■ **WHAT NEEDS TO BE DONE**:
Return all the entries exactly, keeping pictures out.
------------------------------
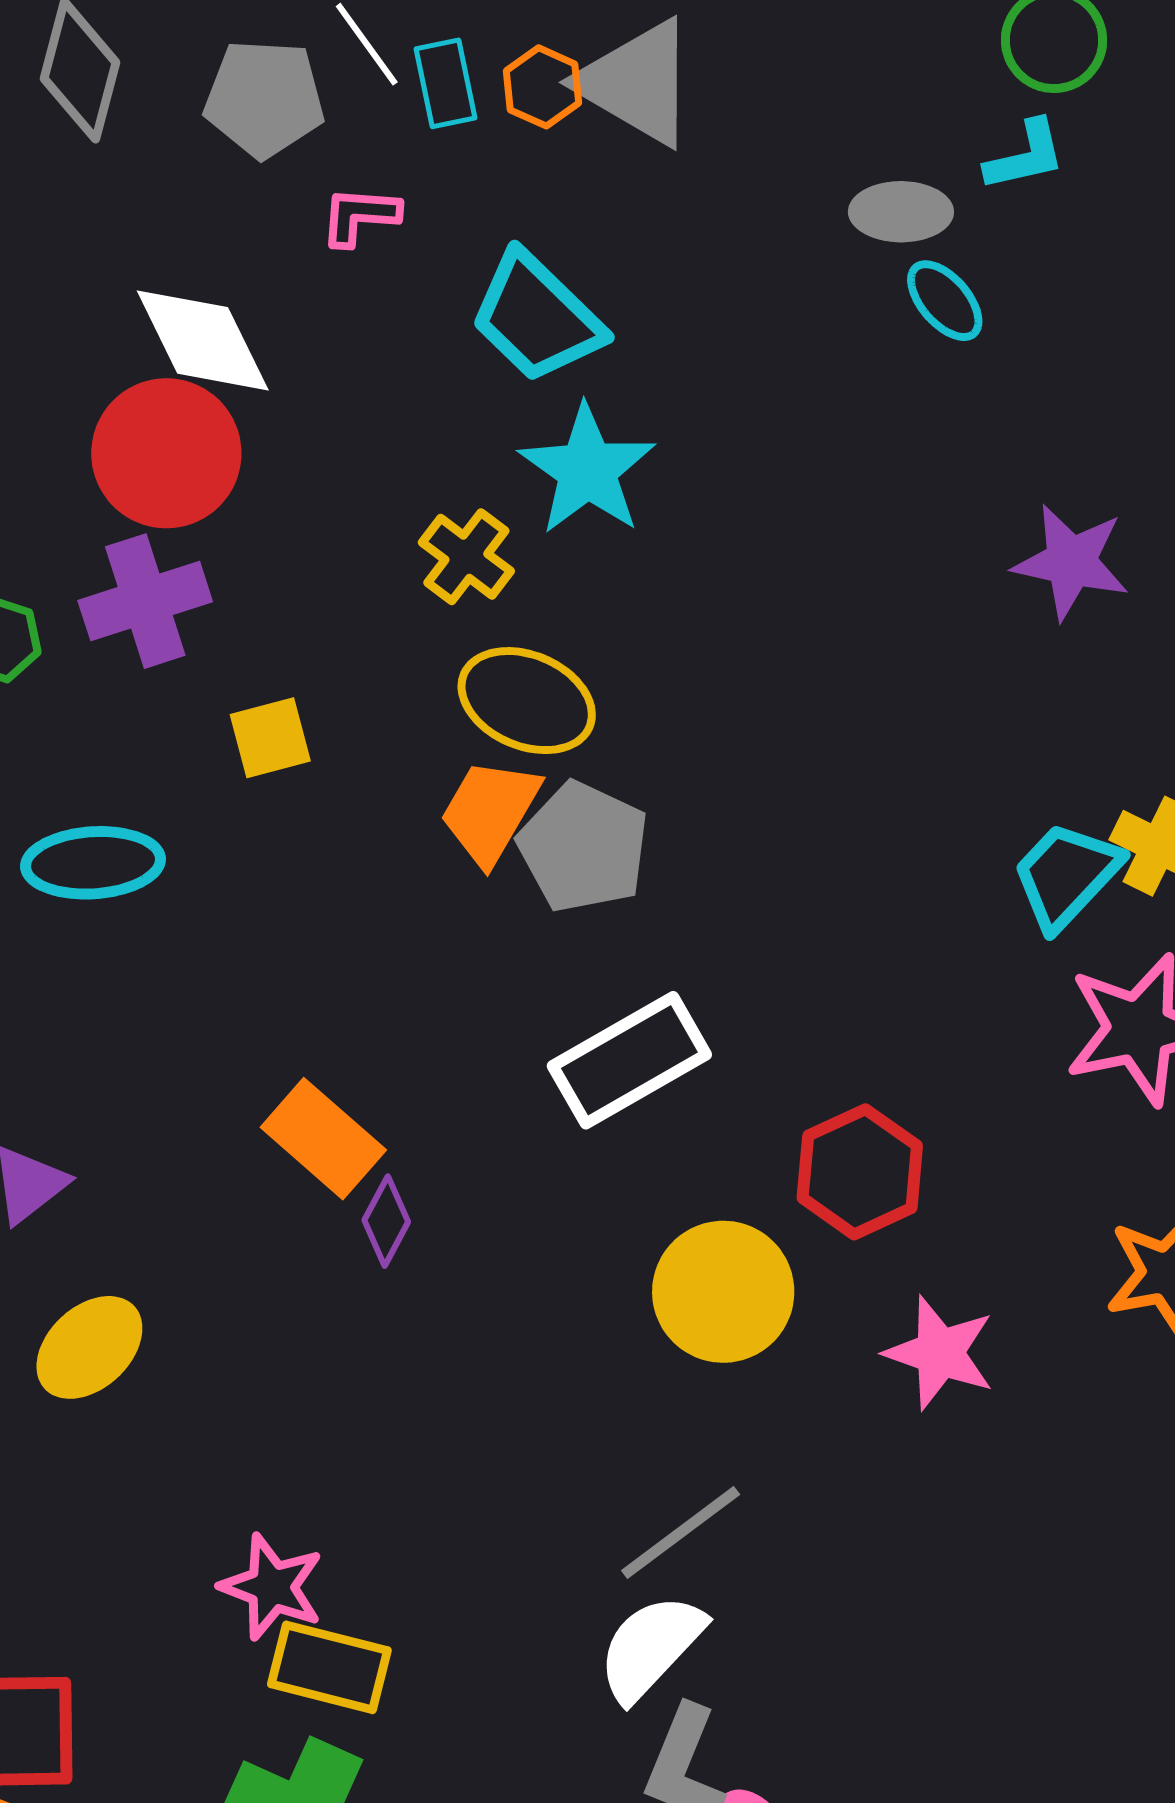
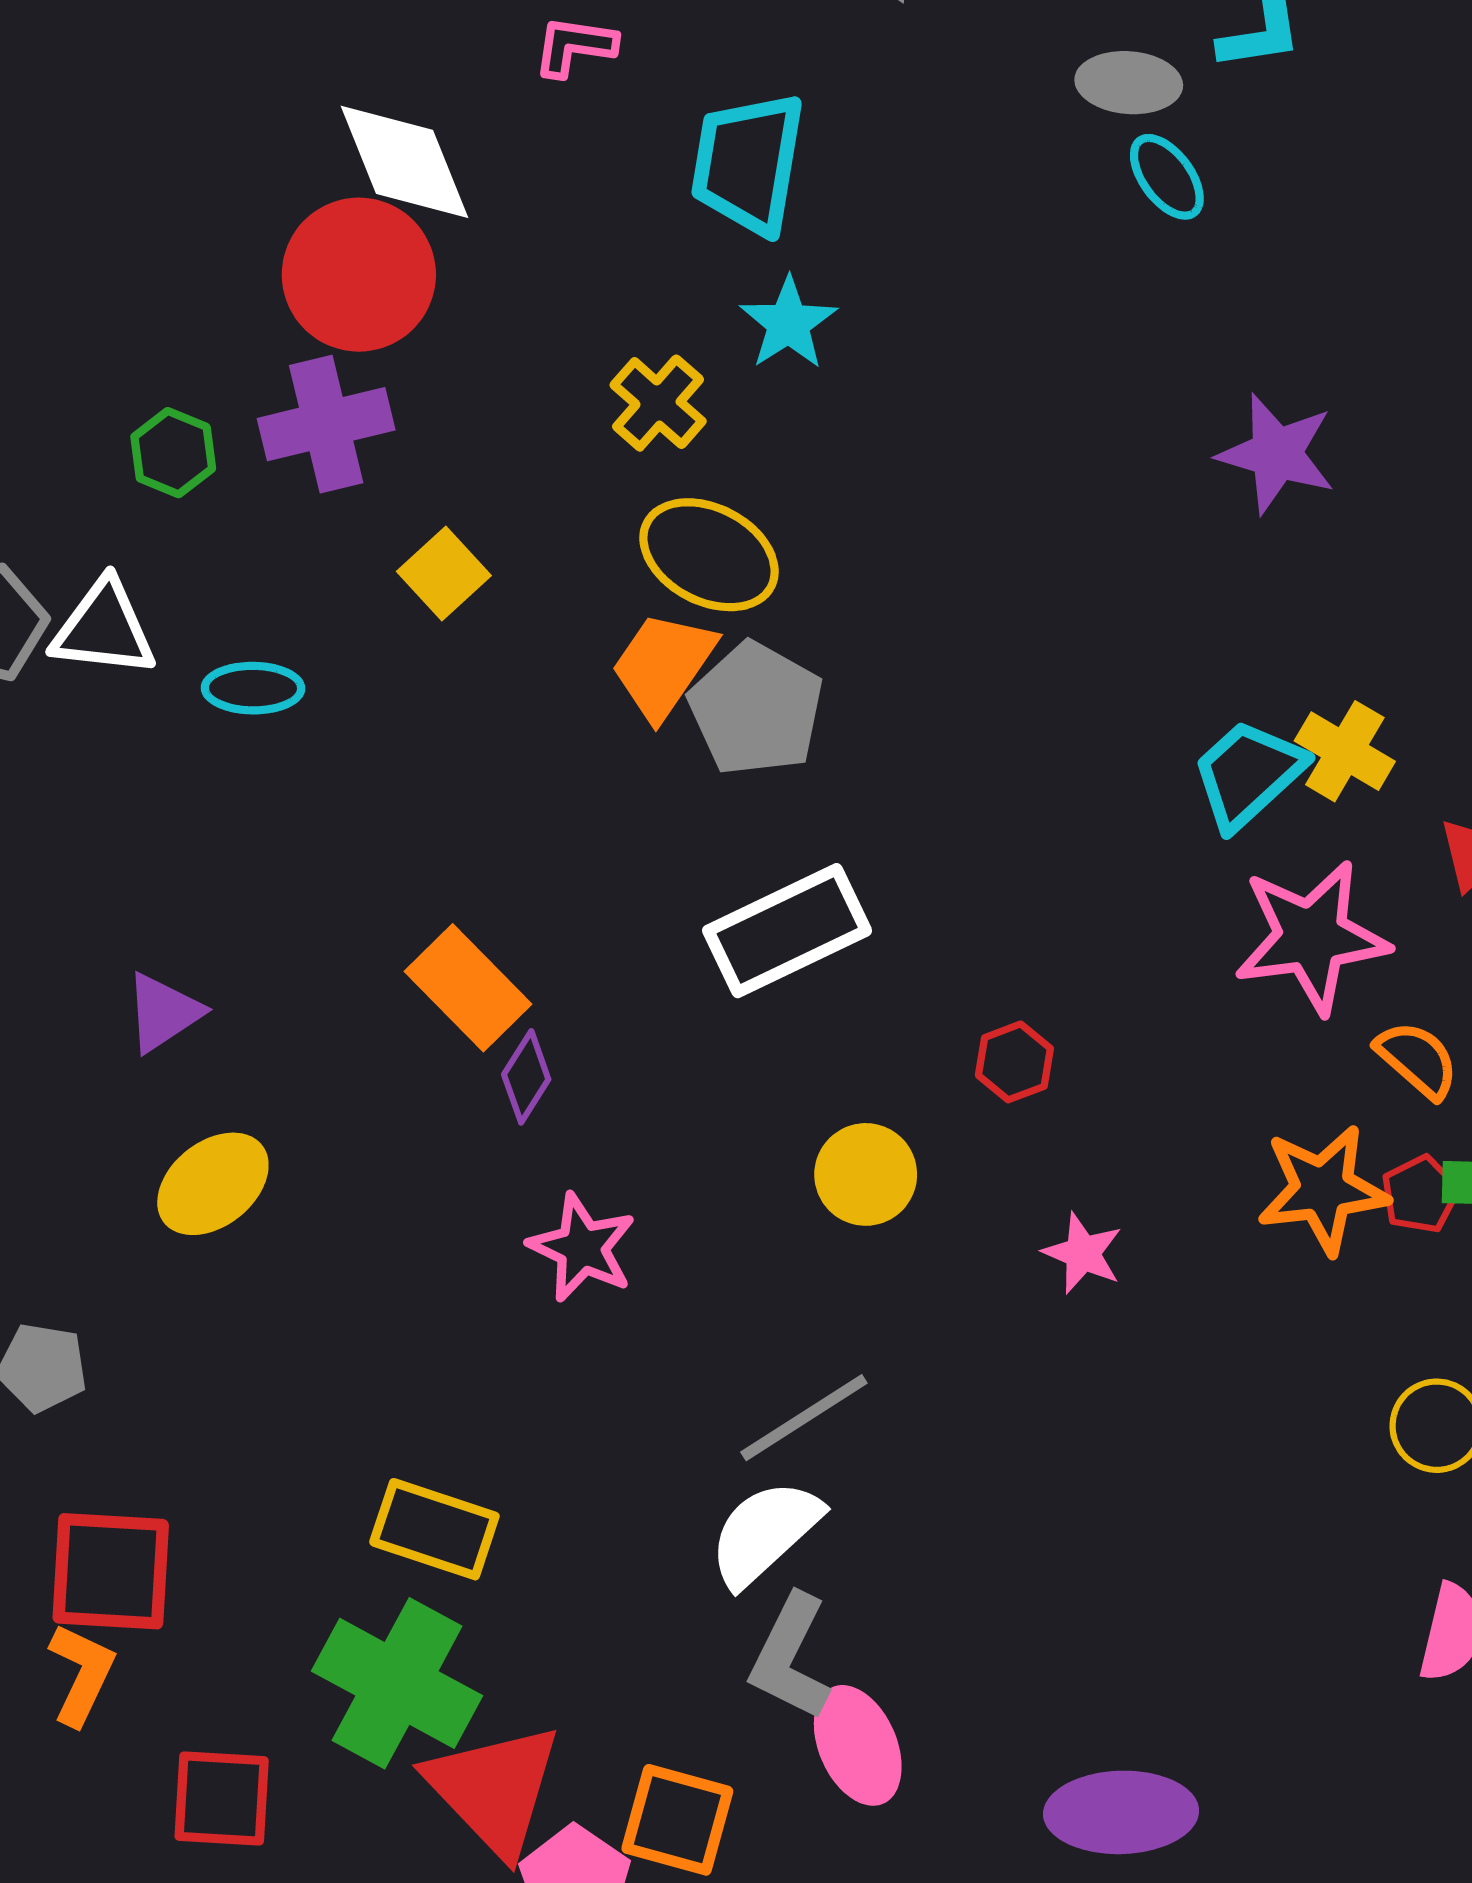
cyan trapezoid: (537, 317) -> (748, 163), turned 51
cyan star: (587, 470) -> (788, 323), size x0.7
yellow square: (270, 738) -> (444, 574), turned -32
cyan ellipse: (93, 863) -> (253, 688), size x0.7
red hexagon: (860, 1172) -> (1014, 1062), size x0.6
yellow circle: (723, 1292) -> (866, 1174), size x0.7
pink star: (940, 1353) -> (1083, 1253), size x0.7
pink star: (272, 1587) -> (582, 1248), moved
------------------------------
■ **RESULT FOR THIS TASK**:
cyan trapezoid: (537, 317) -> (748, 163), turned 51
cyan star: (587, 470) -> (788, 323), size x0.7
yellow square: (270, 738) -> (444, 574), turned -32
cyan ellipse: (93, 863) -> (253, 688), size x0.7
red hexagon: (860, 1172) -> (1014, 1062), size x0.6
yellow circle: (723, 1292) -> (866, 1174), size x0.7
pink star: (940, 1353) -> (1083, 1253), size x0.7
pink star: (272, 1587) -> (582, 1248), moved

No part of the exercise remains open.